___ DATA PROVIDED

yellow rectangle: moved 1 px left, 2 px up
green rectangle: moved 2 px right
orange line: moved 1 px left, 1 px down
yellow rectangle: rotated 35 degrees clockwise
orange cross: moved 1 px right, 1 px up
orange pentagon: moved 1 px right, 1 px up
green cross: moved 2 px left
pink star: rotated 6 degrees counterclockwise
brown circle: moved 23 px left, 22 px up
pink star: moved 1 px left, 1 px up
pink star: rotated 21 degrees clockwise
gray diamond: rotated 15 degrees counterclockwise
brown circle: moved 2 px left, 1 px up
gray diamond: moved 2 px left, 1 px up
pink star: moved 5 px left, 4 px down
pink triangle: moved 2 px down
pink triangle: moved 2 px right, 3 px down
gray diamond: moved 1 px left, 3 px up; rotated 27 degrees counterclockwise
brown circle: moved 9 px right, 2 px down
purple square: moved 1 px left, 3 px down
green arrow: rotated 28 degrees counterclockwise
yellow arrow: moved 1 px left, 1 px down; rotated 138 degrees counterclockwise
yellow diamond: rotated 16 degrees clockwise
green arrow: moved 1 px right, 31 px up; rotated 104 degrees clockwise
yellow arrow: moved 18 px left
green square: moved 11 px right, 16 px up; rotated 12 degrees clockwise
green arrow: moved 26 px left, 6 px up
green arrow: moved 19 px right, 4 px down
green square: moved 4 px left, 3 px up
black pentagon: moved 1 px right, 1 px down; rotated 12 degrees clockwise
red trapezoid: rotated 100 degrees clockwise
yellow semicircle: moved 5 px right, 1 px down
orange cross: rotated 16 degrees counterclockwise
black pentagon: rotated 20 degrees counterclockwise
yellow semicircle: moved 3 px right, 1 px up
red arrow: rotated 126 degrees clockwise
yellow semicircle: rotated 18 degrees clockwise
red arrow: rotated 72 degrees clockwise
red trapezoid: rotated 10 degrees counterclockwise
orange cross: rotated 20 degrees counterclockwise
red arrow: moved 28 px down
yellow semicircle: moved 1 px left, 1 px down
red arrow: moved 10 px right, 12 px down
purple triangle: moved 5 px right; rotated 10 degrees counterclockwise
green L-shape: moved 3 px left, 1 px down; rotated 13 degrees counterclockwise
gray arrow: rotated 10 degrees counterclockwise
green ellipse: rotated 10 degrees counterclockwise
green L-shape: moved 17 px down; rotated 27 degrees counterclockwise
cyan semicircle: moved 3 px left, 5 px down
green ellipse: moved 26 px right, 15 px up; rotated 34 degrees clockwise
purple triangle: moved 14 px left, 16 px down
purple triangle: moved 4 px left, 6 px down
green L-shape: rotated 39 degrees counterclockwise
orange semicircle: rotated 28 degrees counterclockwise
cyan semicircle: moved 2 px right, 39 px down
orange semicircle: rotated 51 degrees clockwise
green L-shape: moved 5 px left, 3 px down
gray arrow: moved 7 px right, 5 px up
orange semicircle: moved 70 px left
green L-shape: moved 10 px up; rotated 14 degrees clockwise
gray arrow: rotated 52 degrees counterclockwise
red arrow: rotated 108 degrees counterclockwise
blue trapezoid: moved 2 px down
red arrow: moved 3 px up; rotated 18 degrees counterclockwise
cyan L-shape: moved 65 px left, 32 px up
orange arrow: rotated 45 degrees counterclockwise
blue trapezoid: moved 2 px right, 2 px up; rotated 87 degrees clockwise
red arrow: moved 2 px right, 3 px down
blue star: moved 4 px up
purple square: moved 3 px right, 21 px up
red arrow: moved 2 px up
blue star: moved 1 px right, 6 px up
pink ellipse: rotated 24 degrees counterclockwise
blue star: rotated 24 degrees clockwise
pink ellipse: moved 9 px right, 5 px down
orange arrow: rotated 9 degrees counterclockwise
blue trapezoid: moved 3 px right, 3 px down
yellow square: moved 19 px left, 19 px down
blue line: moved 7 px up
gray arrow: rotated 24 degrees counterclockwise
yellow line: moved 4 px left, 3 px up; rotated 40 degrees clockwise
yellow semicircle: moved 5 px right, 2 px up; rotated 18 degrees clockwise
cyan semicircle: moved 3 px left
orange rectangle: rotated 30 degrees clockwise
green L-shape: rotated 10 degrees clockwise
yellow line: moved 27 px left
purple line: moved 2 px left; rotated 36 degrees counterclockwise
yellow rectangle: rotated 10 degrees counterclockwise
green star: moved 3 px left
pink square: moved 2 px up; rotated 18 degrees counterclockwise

______

## WHAT NEEDS TO BE DONE:
Copy the entire listing above word for word, keeping every line from first to last.

## ANSWER:
yellow rectangle: moved 1 px left, 2 px up
green rectangle: moved 2 px right
orange line: moved 1 px left, 1 px down
yellow rectangle: rotated 35 degrees clockwise
orange cross: moved 1 px right, 1 px up
orange pentagon: moved 1 px right, 1 px up
green cross: moved 2 px left
pink star: rotated 6 degrees counterclockwise
brown circle: moved 23 px left, 22 px up
pink star: moved 1 px left, 1 px up
pink star: rotated 21 degrees clockwise
gray diamond: rotated 15 degrees counterclockwise
brown circle: moved 2 px left, 1 px up
gray diamond: moved 2 px left, 1 px up
pink star: moved 5 px left, 4 px down
pink triangle: moved 2 px down
pink triangle: moved 2 px right, 3 px down
gray diamond: moved 1 px left, 3 px up; rotated 27 degrees counterclockwise
brown circle: moved 9 px right, 2 px down
purple square: moved 1 px left, 3 px down
green arrow: rotated 28 degrees counterclockwise
yellow arrow: moved 1 px left, 1 px down; rotated 138 degrees counterclockwise
yellow diamond: rotated 16 degrees clockwise
green arrow: moved 1 px right, 31 px up; rotated 104 degrees clockwise
yellow arrow: moved 18 px left
green square: moved 11 px right, 16 px up; rotated 12 degrees clockwise
green arrow: moved 26 px left, 6 px up
green arrow: moved 19 px right, 4 px down
green square: moved 4 px left, 3 px up
black pentagon: moved 1 px right, 1 px down; rotated 12 degrees clockwise
red trapezoid: rotated 100 degrees clockwise
yellow semicircle: moved 5 px right, 1 px down
orange cross: rotated 16 degrees counterclockwise
black pentagon: rotated 20 degrees counterclockwise
yellow semicircle: moved 3 px right, 1 px up
red arrow: rotated 126 degrees clockwise
yellow semicircle: rotated 18 degrees clockwise
red arrow: rotated 72 degrees clockwise
red trapezoid: rotated 10 degrees counterclockwise
orange cross: rotated 20 degrees counterclockwise
red arrow: moved 28 px down
yellow semicircle: moved 1 px left, 1 px down
red arrow: moved 10 px right, 12 px down
purple triangle: moved 5 px right; rotated 10 degrees counterclockwise
green L-shape: moved 3 px left, 1 px down; rotated 13 degrees counterclockwise
gray arrow: rotated 10 degrees counterclockwise
green ellipse: rotated 10 degrees counterclockwise
green L-shape: moved 17 px down; rotated 27 degrees counterclockwise
cyan semicircle: moved 3 px left, 5 px down
green ellipse: moved 26 px right, 15 px up; rotated 34 degrees clockwise
purple triangle: moved 14 px left, 16 px down
purple triangle: moved 4 px left, 6 px down
green L-shape: rotated 39 degrees counterclockwise
orange semicircle: rotated 28 degrees counterclockwise
cyan semicircle: moved 2 px right, 39 px down
orange semicircle: rotated 51 degrees clockwise
green L-shape: moved 5 px left, 3 px down
gray arrow: moved 7 px right, 5 px up
orange semicircle: moved 70 px left
green L-shape: moved 10 px up; rotated 14 degrees clockwise
gray arrow: rotated 52 degrees counterclockwise
red arrow: rotated 108 degrees counterclockwise
blue trapezoid: moved 2 px down
red arrow: moved 3 px up; rotated 18 degrees counterclockwise
cyan L-shape: moved 65 px left, 32 px up
orange arrow: rotated 45 degrees counterclockwise
blue trapezoid: moved 2 px right, 2 px up; rotated 87 degrees clockwise
red arrow: moved 2 px right, 3 px down
blue star: moved 4 px up
purple square: moved 3 px right, 21 px up
red arrow: moved 2 px up
blue star: moved 1 px right, 6 px up
pink ellipse: rotated 24 degrees counterclockwise
blue star: rotated 24 degrees clockwise
pink ellipse: moved 9 px right, 5 px down
orange arrow: rotated 9 degrees counterclockwise
blue trapezoid: moved 3 px right, 3 px down
yellow square: moved 19 px left, 19 px down
blue line: moved 7 px up
gray arrow: rotated 24 degrees counterclockwise
yellow line: moved 4 px left, 3 px up; rotated 40 degrees clockwise
yellow semicircle: moved 5 px right, 2 px up; rotated 18 degrees clockwise
cyan semicircle: moved 3 px left
orange rectangle: rotated 30 degrees clockwise
green L-shape: rotated 10 degrees clockwise
yellow line: moved 27 px left
purple line: moved 2 px left; rotated 36 degrees counterclockwise
yellow rectangle: rotated 10 degrees counterclockwise
green star: moved 3 px left
pink square: moved 2 px up; rotated 18 degrees counterclockwise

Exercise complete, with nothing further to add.